**Directions for this task**: Copy verbatim the block of lines in the entries below whose first line contains "black brick C7" and whose last line contains "none -> orange brick H1:H4 level 1". Leave out all other lines.

**Records supplied**:
· · · ·
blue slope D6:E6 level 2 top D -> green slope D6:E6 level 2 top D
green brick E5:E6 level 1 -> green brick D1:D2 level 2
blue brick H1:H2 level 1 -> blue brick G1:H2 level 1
· · · ·
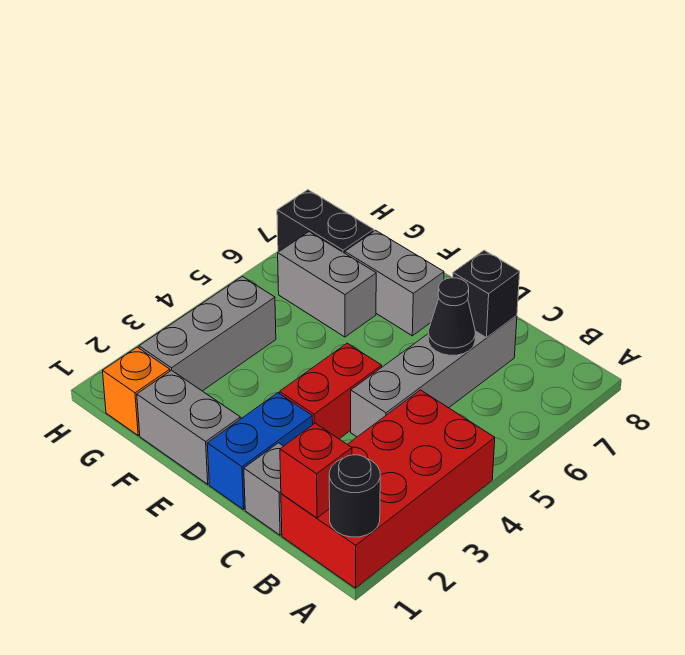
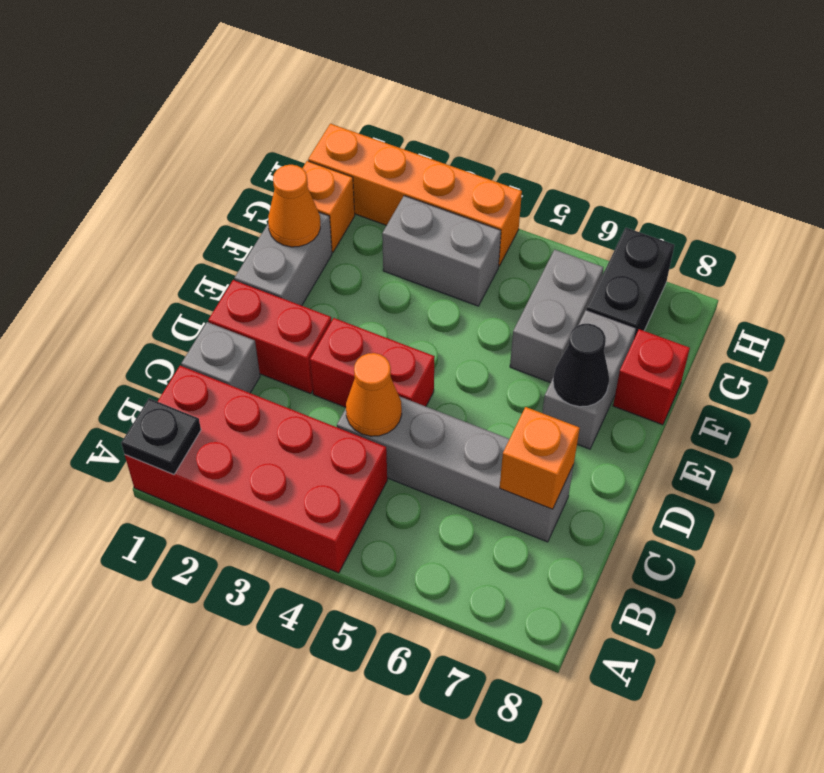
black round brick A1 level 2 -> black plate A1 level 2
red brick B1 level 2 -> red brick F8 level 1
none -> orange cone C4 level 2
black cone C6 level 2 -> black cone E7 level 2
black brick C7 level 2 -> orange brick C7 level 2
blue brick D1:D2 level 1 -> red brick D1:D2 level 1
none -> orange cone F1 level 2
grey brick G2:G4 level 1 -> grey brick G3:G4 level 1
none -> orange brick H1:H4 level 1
· · · ·
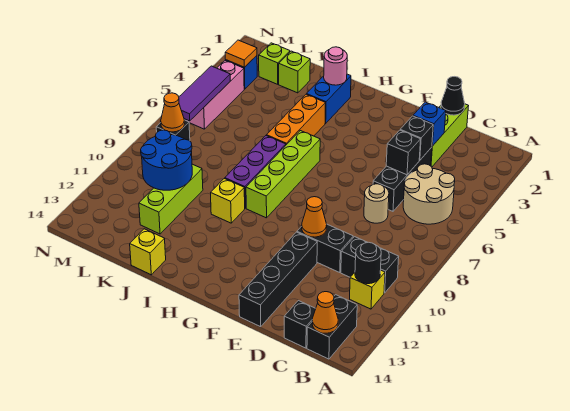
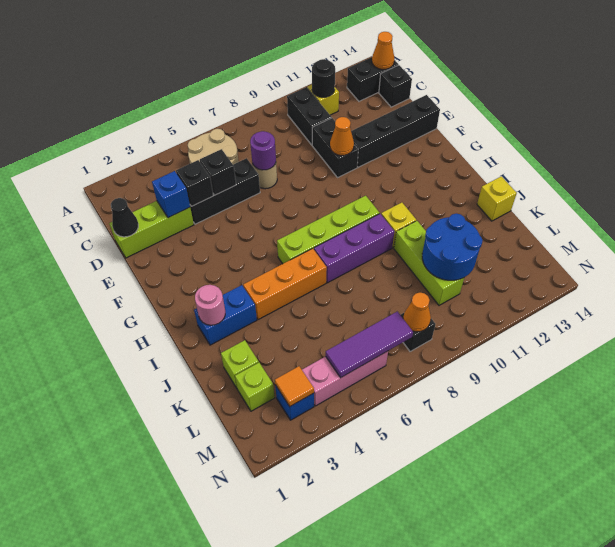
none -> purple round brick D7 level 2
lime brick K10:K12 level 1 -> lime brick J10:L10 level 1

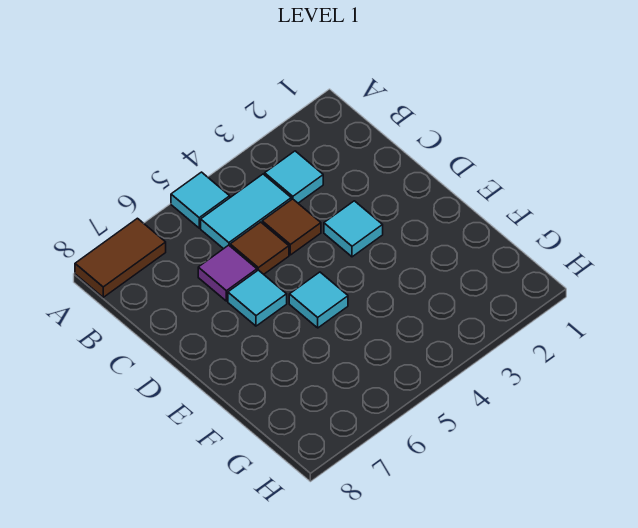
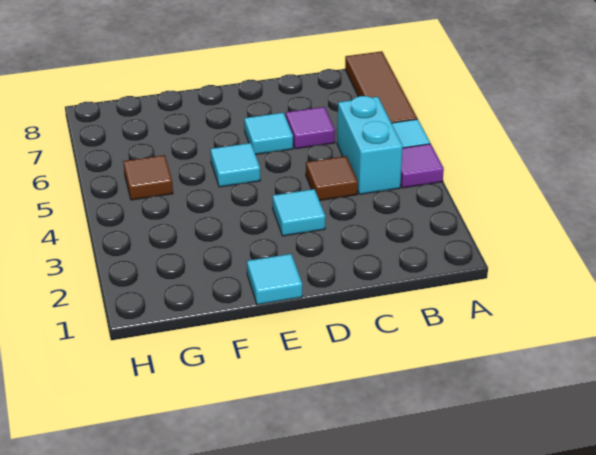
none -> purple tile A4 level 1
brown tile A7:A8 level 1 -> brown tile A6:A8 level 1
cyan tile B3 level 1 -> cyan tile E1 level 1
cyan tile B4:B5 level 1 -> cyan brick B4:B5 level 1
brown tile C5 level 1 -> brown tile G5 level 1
· · · ·
**Task output**:
black brick C7 level 2 -> orange brick C7 level 2
blue brick D1:D2 level 1 -> red brick D1:D2 level 1
none -> orange cone F1 level 2
grey brick G2:G4 level 1 -> grey brick G3:G4 level 1
none -> orange brick H1:H4 level 1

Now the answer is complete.